• Exercise requirements:
Would you repeat the listing below exactly, with no pictures in it?

• Exercise data:

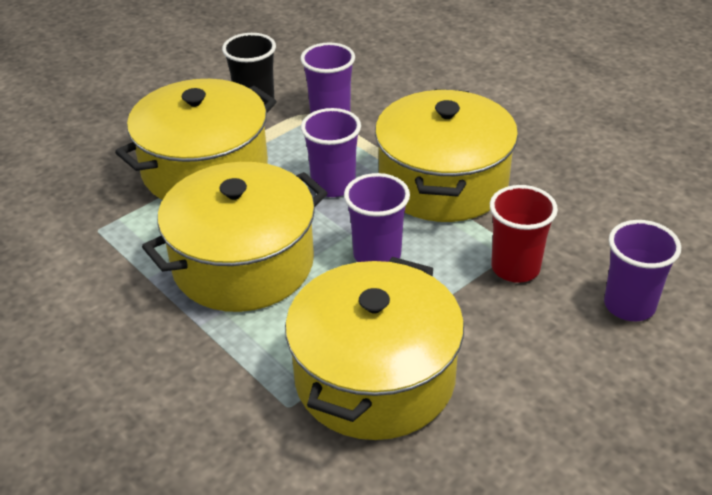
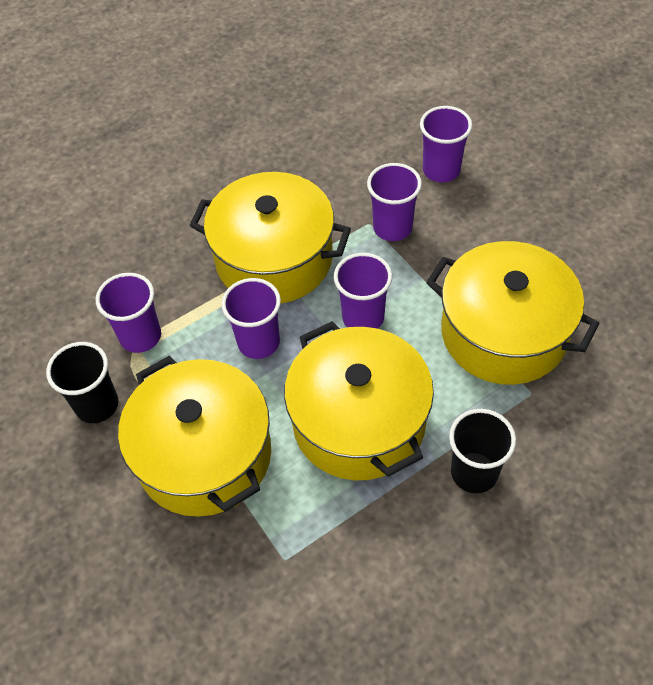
camera: 80 degrees left, 15 degrees up
(181, 358) = (474, 472): none -> black cup
(515, 268) = (392, 227): red cup -> purple cup

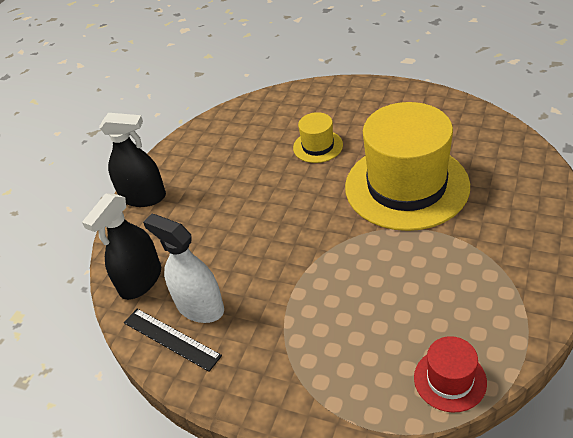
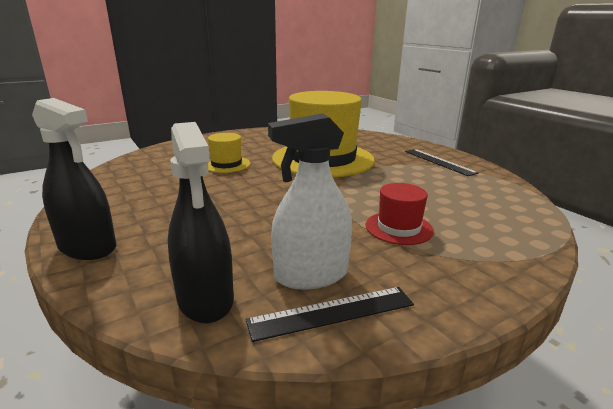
camera: 60 degrees left, 20 degrees down
(143, 197) = (87, 247): black spray bottle -> black spray bottle turned 75 degrees clockwise
(450, 380) = (521, 207): red hat -> red hat (399, 228)
(517, 266) = (439, 162): none -> black ruler

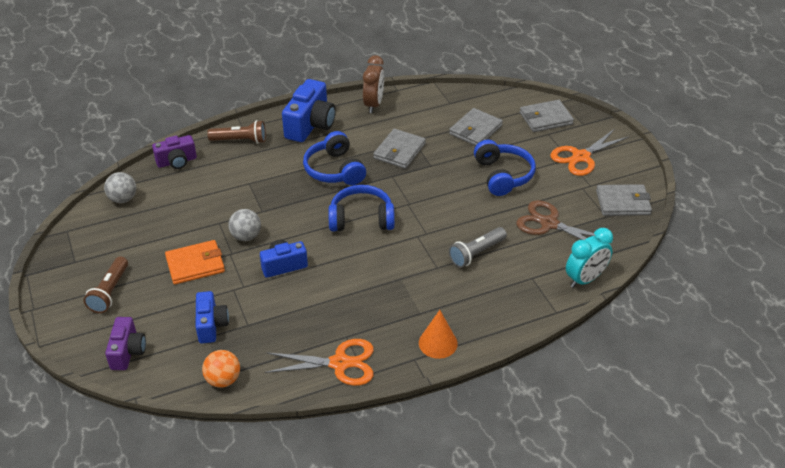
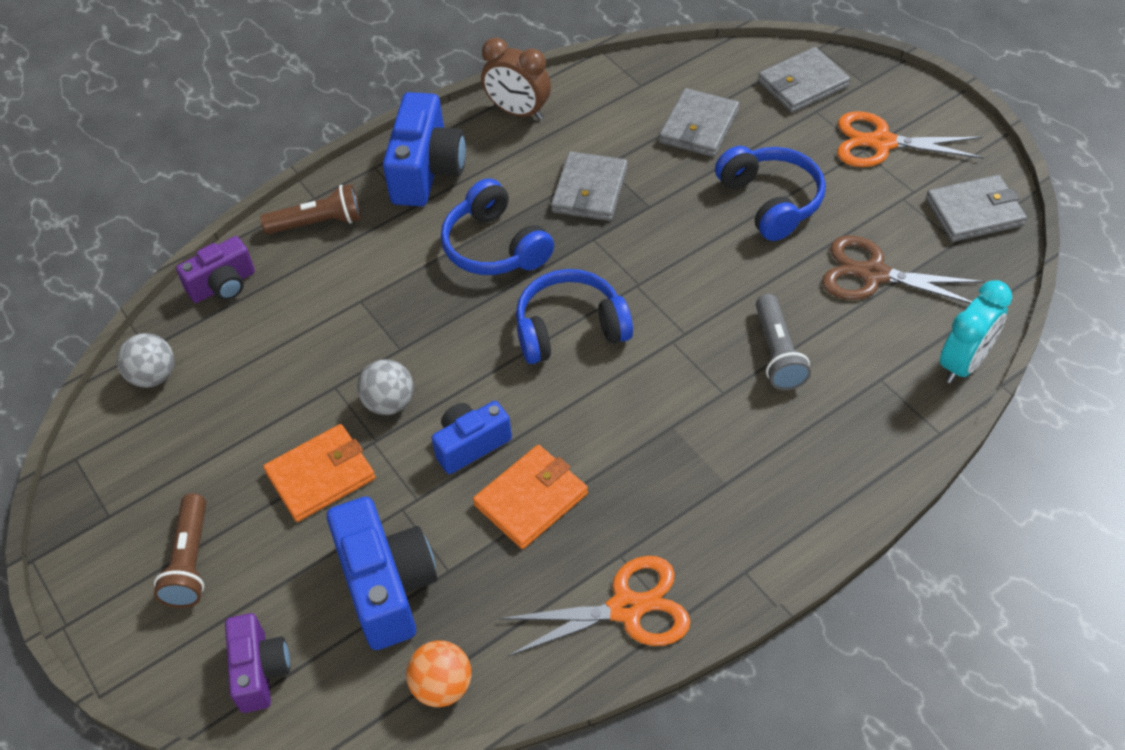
camera: 10 degrees left, 10 degrees up
(211, 325) = (387, 586): blue camera -> blue camera, size x1.61
(307, 299) = (531, 499): none -> orange wallet
(373, 104) = (518, 112): brown clock -> brown clock turned 120 degrees clockwise
(438, 343) = (772, 533): orange cone -> none
(476, 253) = (777, 353): grey flashlight -> grey flashlight turned 45 degrees counterclockwise
(581, 157) = (881, 143): orange scissors -> orange scissors turned 60 degrees clockwise

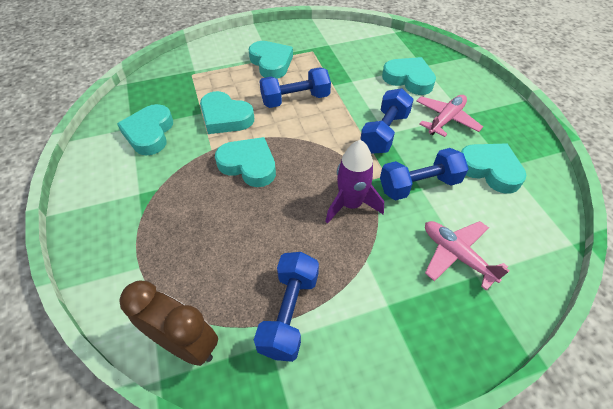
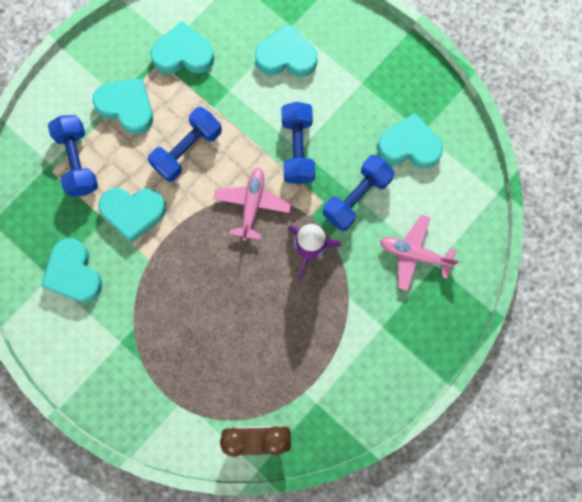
camera: 30 degrees left, 25 degrees up
(249, 165) = (196, 258): turquoise heart -> turquoise heart (183, 54)
(289, 313) = (315, 374): blue dumbbell -> blue dumbbell (77, 161)
(446, 120) = (347, 100): pink plane -> pink plane (252, 205)

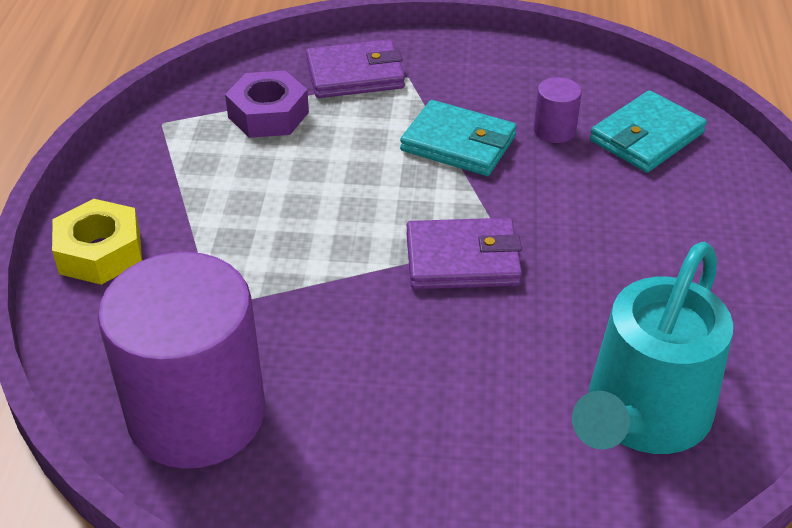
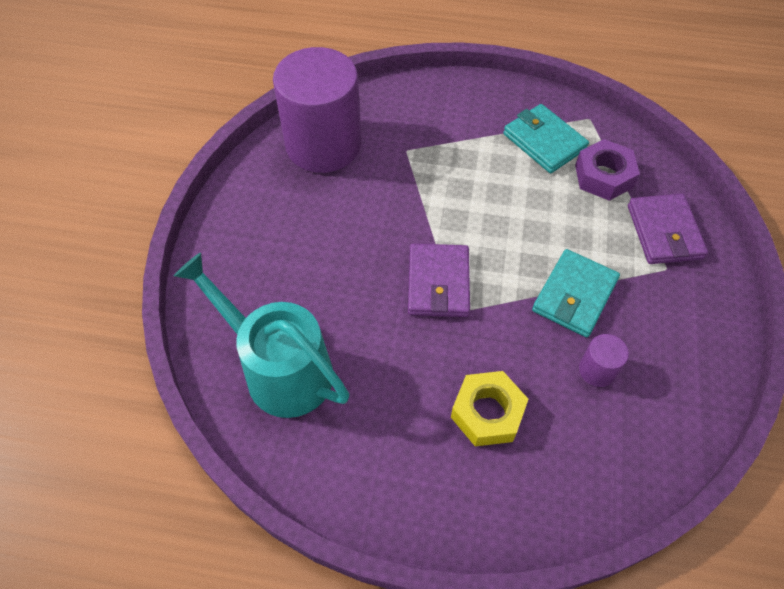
camera: 95 degrees right, 15 degrees up
(100, 252) = (456, 97): yellow nut -> yellow nut (487, 413)
(646, 137) = (592, 446): turquoise wallet -> turquoise wallet (544, 142)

• Solution to the problem:
camera: 80 degrees left, 15 degrees up
(181, 358) = (474, 472): none -> black cup
(515, 268) = (392, 227): red cup -> purple cup

camera: 60 degrees left, 20 degrees down
(143, 197) = (87, 247): black spray bottle -> black spray bottle turned 75 degrees clockwise
(450, 380) = (521, 207): red hat -> red hat (399, 228)
(517, 266) = (439, 162): none -> black ruler

camera: 10 degrees left, 10 degrees up
(211, 325) = (387, 586): blue camera -> blue camera, size x1.61
(307, 299) = (531, 499): none -> orange wallet
(373, 104) = (518, 112): brown clock -> brown clock turned 120 degrees clockwise
(438, 343) = (772, 533): orange cone -> none
(476, 253) = (777, 353): grey flashlight -> grey flashlight turned 45 degrees counterclockwise
(581, 157) = (881, 143): orange scissors -> orange scissors turned 60 degrees clockwise

camera: 30 degrees left, 25 degrees up
(249, 165) = (196, 258): turquoise heart -> turquoise heart (183, 54)
(289, 313) = (315, 374): blue dumbbell -> blue dumbbell (77, 161)
(446, 120) = (347, 100): pink plane -> pink plane (252, 205)

camera: 95 degrees right, 15 degrees up
(100, 252) = (456, 97): yellow nut -> yellow nut (487, 413)
(646, 137) = (592, 446): turquoise wallet -> turquoise wallet (544, 142)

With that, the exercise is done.